# RECORDS FOR THE TASK
********************
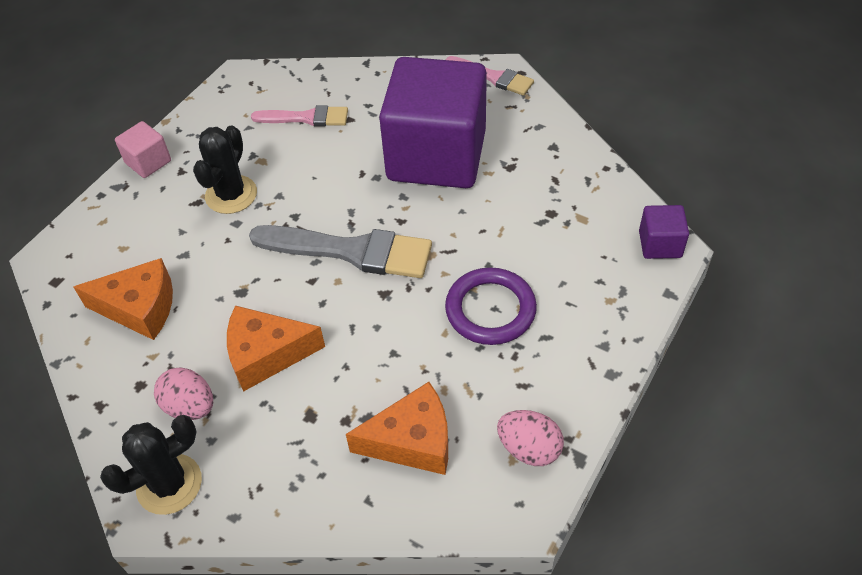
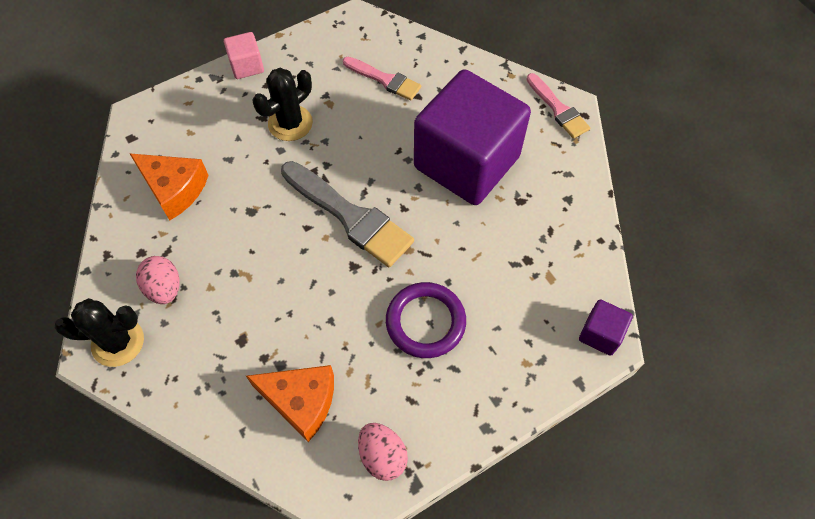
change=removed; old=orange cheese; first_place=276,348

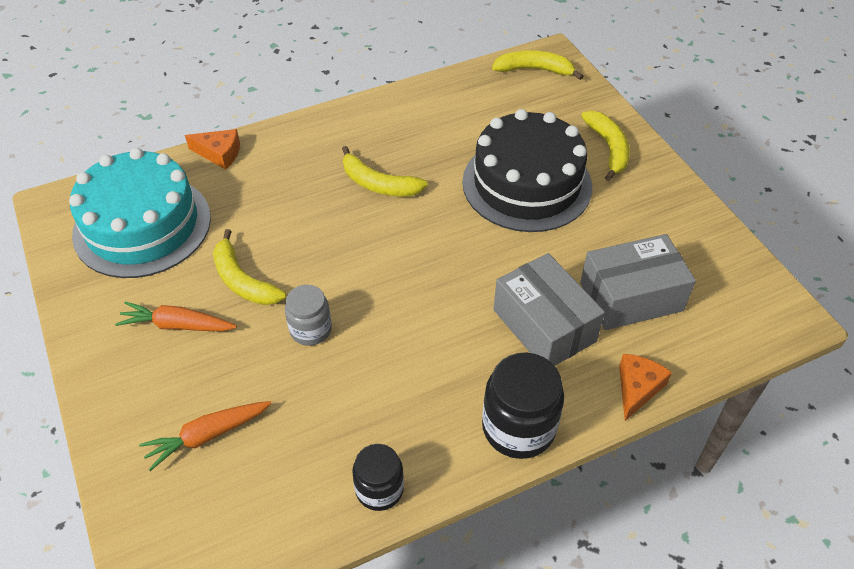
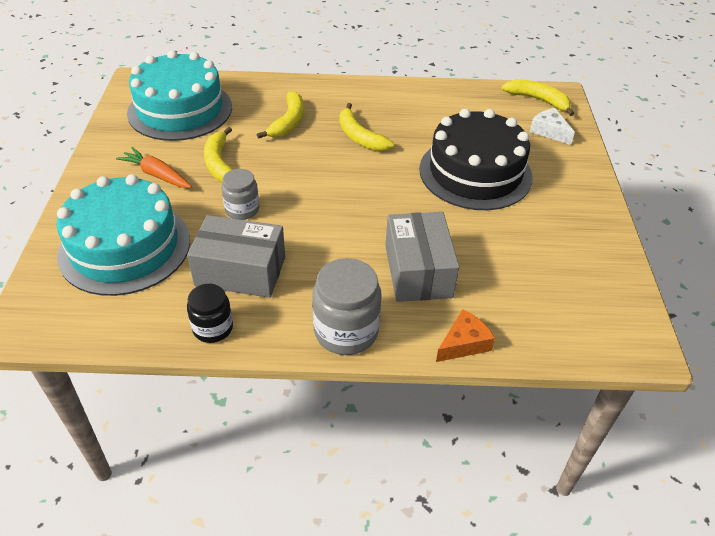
change=replaced; old=orange carrot; new=turquoise cake; first_place=205,436; second_place=123,235
change=moved; old=grey box; first_place=638,282; second_place=236,256
change=moved; old=yellow banana; first_place=605,146; second_place=280,115
change=recoloured; old=black jar; new=grey jar; first_place=523,405; second_place=347,306
change=added; new=white cheese; second_place=552,126
change=removed; old=orange cheese; first_place=212,149

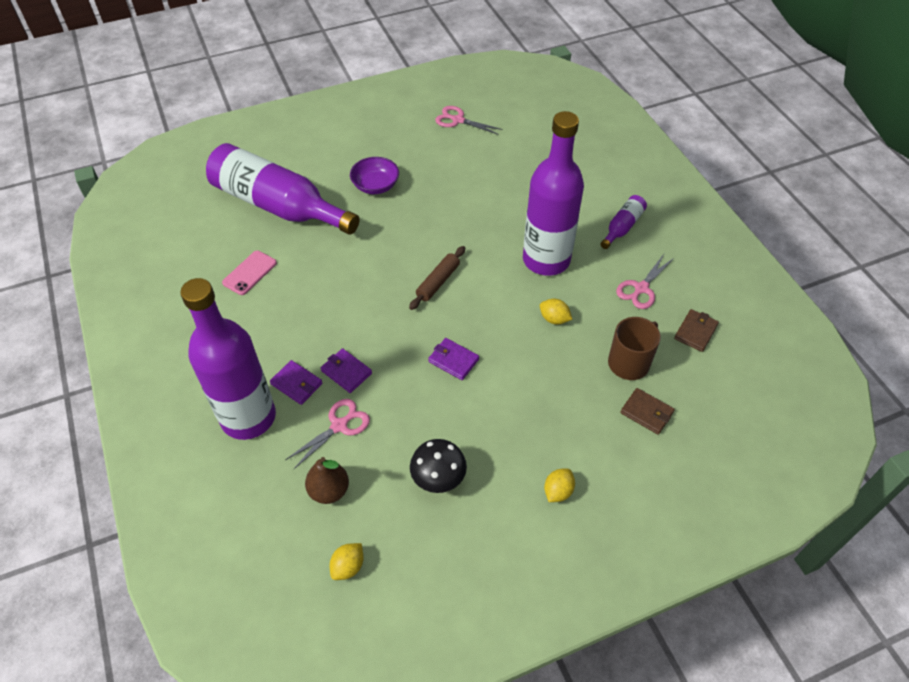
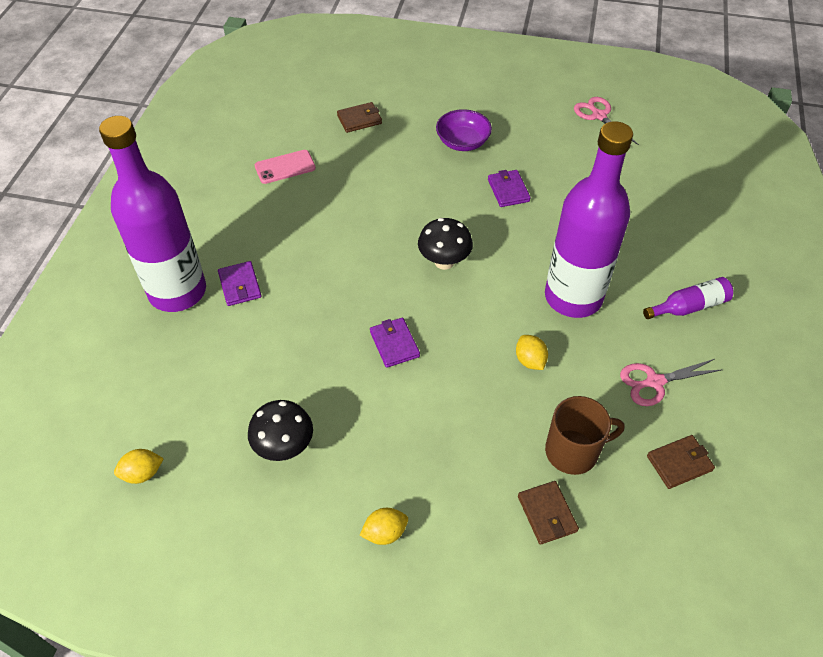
change=replaced; old=purple bottle; new=brown wallet; first_place=283,189; second_place=359,117
change=replaced; old=brown rolling pin; new=black mushroom; first_place=437,278; second_place=445,244
change=moved; old=purple wallet; first_place=346,370; second_place=509,188
change=removed; old=pink scissors; first_place=327,434
change=removed; old=brown pear; first_place=327,480

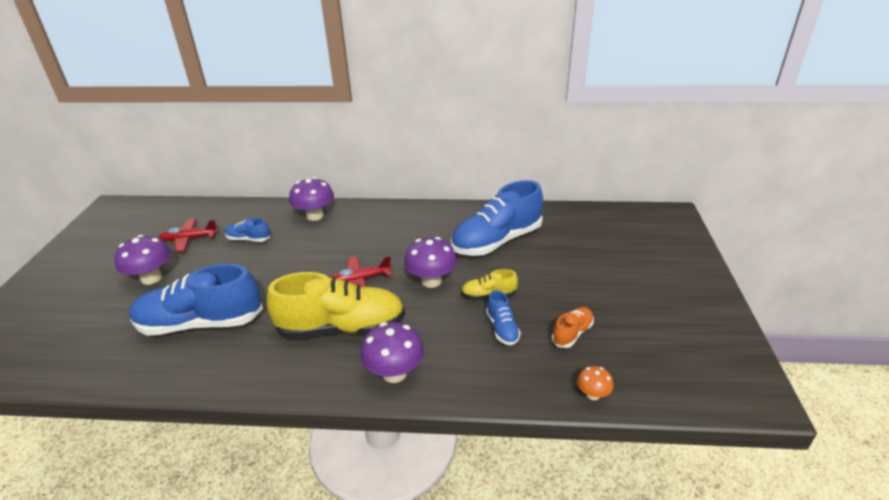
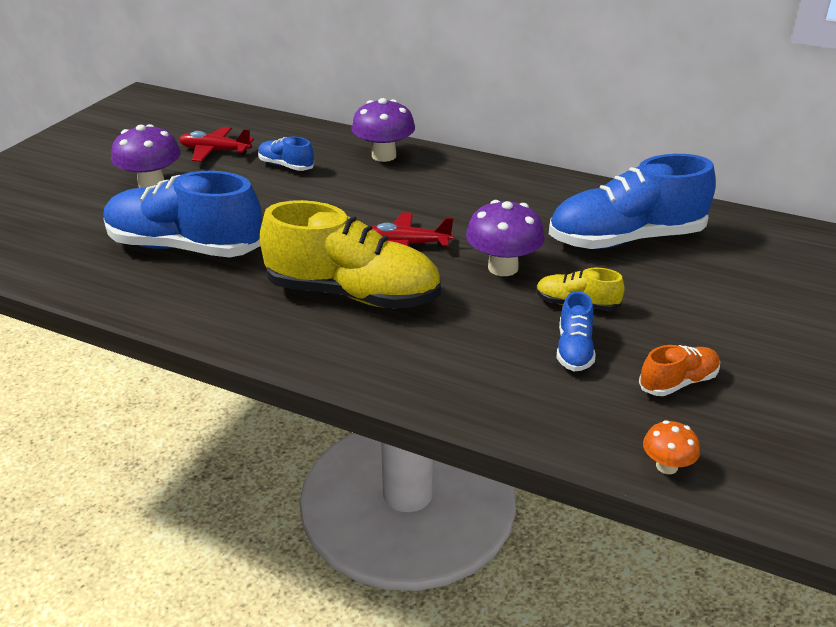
change=removed; old=purple mushroom; first_place=392,352

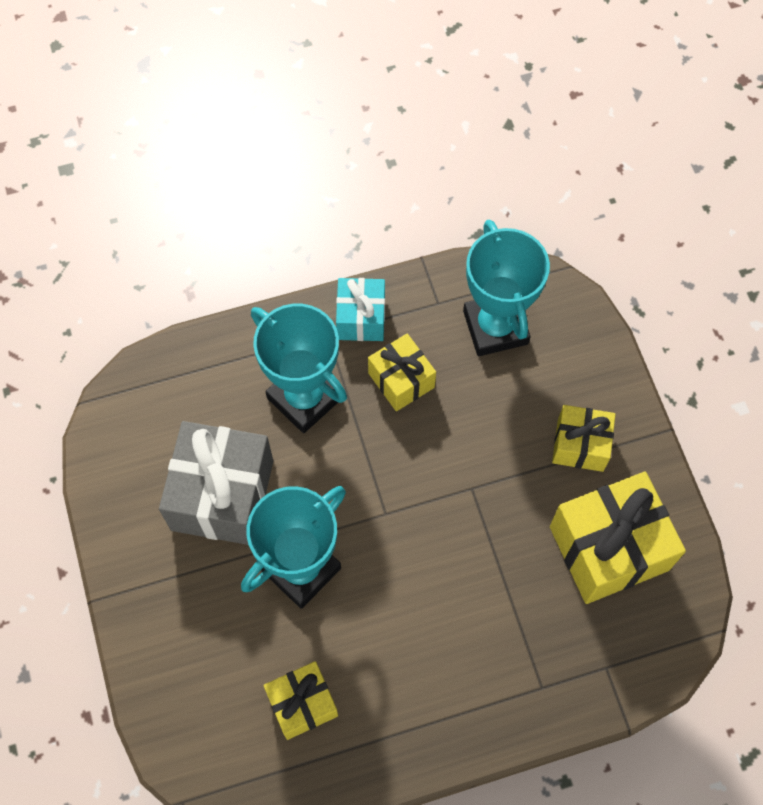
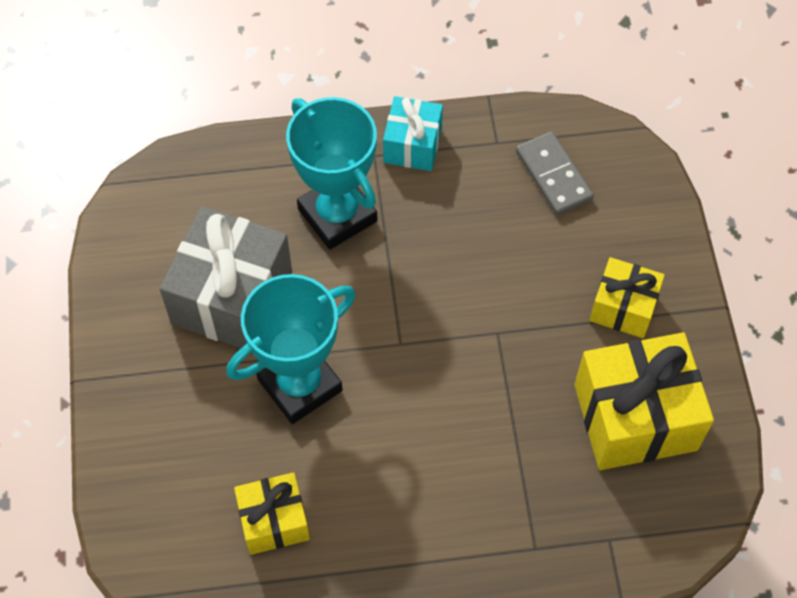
change=replaced; old=turquoise trophy; new=grey domino; first_place=506,288; second_place=555,173
change=removed; old=yellow gift; first_place=402,372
********************
# HOW TO COMPLETE THIS TASK
Check the listing for the word "mushroom". Show each line that has it.

# SOLUTION TO THIS EXERCISE
change=replaced; old=brown rolling pin; new=black mushroom; first_place=437,278; second_place=445,244
change=removed; old=purple mushroom; first_place=392,352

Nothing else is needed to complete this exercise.